(Extracted records)
====
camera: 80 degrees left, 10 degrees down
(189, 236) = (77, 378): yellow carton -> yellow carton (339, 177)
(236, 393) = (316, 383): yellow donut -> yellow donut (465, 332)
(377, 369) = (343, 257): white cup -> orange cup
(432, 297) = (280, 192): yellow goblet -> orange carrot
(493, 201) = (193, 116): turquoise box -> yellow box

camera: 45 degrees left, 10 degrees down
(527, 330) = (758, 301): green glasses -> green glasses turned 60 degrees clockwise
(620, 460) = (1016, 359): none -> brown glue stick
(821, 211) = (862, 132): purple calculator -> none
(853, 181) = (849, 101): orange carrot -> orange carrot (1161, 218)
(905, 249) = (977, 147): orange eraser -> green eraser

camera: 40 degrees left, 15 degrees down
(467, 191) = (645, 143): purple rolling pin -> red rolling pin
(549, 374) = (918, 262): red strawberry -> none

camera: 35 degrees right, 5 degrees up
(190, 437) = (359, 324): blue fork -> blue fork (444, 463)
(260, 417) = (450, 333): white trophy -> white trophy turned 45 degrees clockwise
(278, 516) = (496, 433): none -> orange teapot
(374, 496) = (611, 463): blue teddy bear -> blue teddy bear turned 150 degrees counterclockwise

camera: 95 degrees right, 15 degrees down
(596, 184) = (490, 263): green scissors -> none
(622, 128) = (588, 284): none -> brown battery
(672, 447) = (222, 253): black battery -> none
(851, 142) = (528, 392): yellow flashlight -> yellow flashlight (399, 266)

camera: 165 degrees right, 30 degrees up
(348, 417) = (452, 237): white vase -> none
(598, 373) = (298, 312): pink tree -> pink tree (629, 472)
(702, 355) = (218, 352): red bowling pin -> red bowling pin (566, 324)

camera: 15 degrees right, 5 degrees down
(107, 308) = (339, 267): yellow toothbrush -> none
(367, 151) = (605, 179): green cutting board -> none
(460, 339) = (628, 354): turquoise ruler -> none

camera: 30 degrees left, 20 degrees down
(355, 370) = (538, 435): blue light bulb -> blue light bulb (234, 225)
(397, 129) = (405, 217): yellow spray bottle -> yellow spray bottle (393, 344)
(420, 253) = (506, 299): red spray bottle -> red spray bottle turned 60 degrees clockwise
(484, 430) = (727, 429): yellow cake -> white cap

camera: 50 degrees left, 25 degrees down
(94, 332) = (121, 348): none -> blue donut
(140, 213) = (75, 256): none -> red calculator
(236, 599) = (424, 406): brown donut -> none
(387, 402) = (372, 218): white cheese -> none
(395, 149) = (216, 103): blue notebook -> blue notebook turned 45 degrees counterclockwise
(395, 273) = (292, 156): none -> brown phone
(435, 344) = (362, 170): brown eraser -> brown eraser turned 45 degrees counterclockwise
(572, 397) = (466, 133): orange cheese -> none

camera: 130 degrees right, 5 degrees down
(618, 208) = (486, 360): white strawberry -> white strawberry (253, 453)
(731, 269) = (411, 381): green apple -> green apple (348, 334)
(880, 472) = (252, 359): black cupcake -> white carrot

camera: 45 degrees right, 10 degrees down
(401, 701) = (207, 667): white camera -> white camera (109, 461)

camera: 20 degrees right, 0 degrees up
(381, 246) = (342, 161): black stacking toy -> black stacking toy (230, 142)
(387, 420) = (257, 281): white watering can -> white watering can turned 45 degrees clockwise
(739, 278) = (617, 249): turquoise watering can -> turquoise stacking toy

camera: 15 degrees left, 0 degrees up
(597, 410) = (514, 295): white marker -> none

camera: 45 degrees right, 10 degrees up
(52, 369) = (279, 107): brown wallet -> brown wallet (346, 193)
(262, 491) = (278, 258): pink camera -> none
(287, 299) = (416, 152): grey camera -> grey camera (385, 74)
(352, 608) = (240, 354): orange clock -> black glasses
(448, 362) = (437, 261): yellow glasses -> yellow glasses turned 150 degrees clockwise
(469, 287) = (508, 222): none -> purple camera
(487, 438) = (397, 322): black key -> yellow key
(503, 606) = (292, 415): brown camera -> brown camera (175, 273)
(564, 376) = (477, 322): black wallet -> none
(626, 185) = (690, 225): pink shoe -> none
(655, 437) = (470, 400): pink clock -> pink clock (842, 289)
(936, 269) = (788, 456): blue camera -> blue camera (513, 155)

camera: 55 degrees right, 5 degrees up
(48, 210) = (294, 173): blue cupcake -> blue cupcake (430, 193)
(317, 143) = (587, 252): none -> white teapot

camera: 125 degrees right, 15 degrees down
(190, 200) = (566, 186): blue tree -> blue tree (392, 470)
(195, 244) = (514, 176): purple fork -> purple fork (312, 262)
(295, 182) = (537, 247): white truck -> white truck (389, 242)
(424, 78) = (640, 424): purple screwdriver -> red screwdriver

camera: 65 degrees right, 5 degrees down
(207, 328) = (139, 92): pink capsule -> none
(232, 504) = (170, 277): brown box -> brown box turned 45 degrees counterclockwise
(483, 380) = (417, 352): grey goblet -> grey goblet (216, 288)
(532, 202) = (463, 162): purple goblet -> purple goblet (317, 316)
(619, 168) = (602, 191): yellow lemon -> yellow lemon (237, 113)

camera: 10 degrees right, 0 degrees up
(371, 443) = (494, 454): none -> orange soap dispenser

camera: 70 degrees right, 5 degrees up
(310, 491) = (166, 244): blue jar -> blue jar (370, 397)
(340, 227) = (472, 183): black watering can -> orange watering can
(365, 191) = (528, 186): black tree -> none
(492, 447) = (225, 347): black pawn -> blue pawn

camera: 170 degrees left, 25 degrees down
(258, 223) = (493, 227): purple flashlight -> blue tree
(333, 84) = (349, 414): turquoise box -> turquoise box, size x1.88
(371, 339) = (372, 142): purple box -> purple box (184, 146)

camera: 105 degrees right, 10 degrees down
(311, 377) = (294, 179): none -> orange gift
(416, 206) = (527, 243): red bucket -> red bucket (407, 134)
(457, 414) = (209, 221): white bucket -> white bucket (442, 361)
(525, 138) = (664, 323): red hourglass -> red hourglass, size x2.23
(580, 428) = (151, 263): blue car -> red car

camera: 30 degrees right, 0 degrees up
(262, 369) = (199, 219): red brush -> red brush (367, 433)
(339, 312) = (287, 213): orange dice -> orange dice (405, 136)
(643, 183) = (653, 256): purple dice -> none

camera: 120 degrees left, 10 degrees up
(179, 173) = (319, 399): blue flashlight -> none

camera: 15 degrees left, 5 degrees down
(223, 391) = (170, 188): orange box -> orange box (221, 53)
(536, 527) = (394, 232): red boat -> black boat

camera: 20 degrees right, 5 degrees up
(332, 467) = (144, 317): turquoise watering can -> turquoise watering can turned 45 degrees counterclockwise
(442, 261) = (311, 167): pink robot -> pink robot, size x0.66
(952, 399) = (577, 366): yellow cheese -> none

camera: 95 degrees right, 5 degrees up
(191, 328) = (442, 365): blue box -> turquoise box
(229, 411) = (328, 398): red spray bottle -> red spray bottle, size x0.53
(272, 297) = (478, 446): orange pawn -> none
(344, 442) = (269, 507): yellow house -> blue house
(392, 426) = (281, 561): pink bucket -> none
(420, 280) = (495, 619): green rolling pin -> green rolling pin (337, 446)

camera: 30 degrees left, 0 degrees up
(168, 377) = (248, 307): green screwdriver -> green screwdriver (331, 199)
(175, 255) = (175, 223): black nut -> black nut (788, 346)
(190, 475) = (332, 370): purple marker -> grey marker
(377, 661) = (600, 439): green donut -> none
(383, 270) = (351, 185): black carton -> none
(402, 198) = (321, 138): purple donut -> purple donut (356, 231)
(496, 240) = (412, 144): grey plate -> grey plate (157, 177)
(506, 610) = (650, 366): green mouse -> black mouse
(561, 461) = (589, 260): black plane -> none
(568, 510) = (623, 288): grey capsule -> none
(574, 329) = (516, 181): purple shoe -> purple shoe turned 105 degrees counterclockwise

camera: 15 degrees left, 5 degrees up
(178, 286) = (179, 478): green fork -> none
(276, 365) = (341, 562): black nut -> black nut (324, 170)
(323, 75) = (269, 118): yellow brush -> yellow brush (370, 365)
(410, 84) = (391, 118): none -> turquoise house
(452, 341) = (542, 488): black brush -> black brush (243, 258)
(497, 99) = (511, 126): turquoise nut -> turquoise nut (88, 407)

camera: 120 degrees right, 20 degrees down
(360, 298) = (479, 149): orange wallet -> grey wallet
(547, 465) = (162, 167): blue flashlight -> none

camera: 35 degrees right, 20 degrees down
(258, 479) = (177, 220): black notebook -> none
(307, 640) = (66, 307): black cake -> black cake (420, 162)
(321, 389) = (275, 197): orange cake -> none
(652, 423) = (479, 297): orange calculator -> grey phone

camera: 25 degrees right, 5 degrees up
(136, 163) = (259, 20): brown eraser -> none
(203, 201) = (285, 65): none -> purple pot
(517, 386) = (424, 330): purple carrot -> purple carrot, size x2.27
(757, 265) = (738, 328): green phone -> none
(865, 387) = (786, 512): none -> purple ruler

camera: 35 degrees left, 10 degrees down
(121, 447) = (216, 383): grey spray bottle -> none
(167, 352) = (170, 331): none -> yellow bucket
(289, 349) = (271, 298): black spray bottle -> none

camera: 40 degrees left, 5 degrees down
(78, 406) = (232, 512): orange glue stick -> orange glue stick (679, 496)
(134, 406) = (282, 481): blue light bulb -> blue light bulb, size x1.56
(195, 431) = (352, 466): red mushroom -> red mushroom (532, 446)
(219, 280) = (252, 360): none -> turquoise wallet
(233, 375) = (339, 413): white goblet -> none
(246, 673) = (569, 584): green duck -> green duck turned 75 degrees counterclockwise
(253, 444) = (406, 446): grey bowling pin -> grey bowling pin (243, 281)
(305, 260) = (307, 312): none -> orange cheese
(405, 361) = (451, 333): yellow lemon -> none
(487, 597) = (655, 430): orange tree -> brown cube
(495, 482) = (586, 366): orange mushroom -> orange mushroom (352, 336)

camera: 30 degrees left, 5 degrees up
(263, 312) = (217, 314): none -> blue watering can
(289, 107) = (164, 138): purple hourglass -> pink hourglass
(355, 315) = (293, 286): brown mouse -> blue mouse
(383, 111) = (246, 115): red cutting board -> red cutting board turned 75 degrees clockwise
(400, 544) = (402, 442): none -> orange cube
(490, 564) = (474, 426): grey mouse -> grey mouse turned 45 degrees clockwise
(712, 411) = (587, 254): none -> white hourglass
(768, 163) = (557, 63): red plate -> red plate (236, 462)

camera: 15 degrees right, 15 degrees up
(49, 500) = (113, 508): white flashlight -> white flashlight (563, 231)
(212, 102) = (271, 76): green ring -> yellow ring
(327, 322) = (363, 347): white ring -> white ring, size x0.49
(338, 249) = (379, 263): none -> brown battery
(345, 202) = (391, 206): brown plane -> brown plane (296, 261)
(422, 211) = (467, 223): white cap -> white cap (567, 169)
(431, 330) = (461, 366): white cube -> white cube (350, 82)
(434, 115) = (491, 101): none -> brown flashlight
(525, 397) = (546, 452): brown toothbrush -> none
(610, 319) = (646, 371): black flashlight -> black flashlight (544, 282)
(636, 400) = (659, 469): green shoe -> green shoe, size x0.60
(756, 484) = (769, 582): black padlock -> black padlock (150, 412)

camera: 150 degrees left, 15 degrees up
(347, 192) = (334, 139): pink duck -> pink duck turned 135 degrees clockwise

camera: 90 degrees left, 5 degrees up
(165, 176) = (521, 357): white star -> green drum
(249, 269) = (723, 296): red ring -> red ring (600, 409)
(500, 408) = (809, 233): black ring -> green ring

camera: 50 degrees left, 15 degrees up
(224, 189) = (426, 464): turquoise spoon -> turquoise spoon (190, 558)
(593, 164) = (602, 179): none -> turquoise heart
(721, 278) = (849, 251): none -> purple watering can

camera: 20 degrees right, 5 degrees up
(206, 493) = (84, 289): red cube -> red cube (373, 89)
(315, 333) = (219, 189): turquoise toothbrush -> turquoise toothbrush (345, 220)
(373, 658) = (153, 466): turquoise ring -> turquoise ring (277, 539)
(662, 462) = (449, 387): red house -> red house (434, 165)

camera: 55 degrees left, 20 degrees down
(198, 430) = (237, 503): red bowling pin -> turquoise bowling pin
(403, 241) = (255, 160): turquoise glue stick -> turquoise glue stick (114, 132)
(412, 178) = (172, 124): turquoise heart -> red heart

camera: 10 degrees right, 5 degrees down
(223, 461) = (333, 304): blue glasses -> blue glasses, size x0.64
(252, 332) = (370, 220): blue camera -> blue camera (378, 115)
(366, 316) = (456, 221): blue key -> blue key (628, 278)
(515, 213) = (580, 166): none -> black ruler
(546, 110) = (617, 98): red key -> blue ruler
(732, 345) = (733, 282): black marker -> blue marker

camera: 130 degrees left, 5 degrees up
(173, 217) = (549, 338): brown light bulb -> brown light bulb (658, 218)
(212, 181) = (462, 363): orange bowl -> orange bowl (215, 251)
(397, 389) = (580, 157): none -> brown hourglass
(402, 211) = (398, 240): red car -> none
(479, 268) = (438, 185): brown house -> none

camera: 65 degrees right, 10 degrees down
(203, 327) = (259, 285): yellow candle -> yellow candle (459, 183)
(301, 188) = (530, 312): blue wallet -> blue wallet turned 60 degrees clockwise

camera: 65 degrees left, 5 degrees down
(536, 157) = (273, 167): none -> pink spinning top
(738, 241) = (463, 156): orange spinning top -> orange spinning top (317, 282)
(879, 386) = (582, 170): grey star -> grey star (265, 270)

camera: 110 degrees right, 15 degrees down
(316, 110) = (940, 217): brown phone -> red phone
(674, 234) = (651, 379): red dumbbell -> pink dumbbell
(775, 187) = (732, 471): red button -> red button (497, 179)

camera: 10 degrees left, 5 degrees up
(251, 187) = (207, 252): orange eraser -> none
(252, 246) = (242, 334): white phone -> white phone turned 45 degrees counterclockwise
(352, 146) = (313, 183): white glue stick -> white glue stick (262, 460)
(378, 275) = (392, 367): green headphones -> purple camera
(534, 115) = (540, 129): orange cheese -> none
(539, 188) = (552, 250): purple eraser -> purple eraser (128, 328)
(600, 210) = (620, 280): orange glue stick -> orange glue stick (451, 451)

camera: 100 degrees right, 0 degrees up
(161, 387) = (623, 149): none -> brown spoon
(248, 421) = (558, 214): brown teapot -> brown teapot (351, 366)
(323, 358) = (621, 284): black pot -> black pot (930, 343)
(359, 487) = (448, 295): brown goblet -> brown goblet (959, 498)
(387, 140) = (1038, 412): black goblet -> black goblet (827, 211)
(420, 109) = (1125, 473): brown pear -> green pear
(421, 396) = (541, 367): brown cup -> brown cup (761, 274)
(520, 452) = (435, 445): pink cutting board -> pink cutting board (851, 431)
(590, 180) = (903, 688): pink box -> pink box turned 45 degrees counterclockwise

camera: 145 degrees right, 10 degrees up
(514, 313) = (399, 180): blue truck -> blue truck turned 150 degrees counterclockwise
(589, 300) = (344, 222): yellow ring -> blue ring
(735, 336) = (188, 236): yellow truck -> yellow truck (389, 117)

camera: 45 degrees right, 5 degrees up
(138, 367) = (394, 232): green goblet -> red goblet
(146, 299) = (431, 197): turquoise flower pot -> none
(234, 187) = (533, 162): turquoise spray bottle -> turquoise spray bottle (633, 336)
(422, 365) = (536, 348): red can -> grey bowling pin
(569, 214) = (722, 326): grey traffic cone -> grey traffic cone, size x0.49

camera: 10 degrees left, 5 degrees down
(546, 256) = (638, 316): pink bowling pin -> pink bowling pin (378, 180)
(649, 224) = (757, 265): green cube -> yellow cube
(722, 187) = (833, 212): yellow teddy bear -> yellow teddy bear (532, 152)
====
--- Required action ---
Write down exactly the span of lines above from the one containing "(536, 527) = (394, 232): red" to the one containing "camera: 95 degrees right, 5 degrees up", both ends included.

--- Task response ---
(536, 527) = (394, 232): red boat -> black boat

camera: 20 degrees right, 5 degrees up
(332, 467) = (144, 317): turquoise watering can -> turquoise watering can turned 45 degrees counterclockwise
(442, 261) = (311, 167): pink robot -> pink robot, size x0.66
(952, 399) = (577, 366): yellow cheese -> none

camera: 95 degrees right, 5 degrees up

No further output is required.